• [Exercise directions] Search for the word "NAND" in the entries. Each line that holds it should be copied.

(Modification records)
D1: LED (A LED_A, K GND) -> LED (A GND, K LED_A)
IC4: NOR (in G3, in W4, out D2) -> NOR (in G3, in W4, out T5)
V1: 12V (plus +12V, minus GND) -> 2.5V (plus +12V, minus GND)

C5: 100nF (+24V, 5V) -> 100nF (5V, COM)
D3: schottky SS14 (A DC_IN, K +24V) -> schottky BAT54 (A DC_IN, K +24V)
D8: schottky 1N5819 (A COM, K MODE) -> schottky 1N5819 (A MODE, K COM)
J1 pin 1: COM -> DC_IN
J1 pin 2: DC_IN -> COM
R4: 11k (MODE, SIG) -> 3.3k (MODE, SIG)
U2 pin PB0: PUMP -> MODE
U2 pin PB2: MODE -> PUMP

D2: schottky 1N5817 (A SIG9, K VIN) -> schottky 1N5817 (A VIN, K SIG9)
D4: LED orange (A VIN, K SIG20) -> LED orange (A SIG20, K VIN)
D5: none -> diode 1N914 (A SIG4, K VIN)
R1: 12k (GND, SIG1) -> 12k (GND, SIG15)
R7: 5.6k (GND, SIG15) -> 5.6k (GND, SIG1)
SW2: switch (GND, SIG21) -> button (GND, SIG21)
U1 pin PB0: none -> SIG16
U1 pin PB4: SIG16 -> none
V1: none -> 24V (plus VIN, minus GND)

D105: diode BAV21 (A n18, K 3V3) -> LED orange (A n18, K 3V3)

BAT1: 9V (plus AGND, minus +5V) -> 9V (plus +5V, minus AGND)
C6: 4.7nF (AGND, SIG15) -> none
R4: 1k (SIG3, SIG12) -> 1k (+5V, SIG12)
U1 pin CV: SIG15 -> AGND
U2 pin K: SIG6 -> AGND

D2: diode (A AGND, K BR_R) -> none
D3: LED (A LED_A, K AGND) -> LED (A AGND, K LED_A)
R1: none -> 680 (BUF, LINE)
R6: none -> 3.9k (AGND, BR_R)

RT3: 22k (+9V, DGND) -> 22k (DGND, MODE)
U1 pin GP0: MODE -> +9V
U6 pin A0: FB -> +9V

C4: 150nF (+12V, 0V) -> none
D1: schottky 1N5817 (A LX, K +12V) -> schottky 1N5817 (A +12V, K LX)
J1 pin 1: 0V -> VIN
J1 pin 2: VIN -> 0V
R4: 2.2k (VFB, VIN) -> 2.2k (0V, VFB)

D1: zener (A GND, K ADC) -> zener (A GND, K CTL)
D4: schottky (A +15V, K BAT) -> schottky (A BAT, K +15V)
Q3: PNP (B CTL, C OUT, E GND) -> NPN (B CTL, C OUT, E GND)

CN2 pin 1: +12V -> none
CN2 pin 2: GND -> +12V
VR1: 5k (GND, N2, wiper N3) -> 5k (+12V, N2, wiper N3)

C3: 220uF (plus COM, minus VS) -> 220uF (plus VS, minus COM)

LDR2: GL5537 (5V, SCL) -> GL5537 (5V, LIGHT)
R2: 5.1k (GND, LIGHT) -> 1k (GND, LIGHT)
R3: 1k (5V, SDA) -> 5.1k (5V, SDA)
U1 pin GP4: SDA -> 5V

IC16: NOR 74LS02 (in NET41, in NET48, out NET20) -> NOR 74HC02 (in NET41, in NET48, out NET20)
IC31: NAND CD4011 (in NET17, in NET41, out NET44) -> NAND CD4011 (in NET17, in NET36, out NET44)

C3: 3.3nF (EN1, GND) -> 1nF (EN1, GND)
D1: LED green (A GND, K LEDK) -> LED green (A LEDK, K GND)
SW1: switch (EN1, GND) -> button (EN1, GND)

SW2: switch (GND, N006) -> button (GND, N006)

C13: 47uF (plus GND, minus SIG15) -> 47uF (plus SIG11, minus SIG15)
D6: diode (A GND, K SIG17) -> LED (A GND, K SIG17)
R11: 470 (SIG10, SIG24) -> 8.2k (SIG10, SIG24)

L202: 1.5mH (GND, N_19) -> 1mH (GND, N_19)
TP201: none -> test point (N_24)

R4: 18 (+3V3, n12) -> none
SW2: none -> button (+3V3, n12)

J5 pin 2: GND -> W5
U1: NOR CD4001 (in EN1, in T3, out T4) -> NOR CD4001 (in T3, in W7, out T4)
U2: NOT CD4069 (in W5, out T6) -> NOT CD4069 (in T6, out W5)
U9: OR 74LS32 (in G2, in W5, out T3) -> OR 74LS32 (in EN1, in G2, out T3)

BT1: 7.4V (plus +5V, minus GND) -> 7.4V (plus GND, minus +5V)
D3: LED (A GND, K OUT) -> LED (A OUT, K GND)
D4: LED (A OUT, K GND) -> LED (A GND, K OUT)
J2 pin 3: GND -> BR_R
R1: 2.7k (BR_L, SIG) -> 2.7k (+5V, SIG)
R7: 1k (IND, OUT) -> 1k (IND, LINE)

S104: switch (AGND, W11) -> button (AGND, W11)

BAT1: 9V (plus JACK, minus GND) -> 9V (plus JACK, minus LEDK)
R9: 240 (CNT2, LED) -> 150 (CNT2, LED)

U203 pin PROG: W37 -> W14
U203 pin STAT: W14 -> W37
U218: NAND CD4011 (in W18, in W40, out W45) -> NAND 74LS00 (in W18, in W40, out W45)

• [Answer to this problem]
IC31: NAND CD4011 (in NET17, in NET41, out NET44) -> NAND CD4011 (in NET17, in NET36, out NET44)
U218: NAND CD4011 (in W18, in W40, out W45) -> NAND 74LS00 (in W18, in W40, out W45)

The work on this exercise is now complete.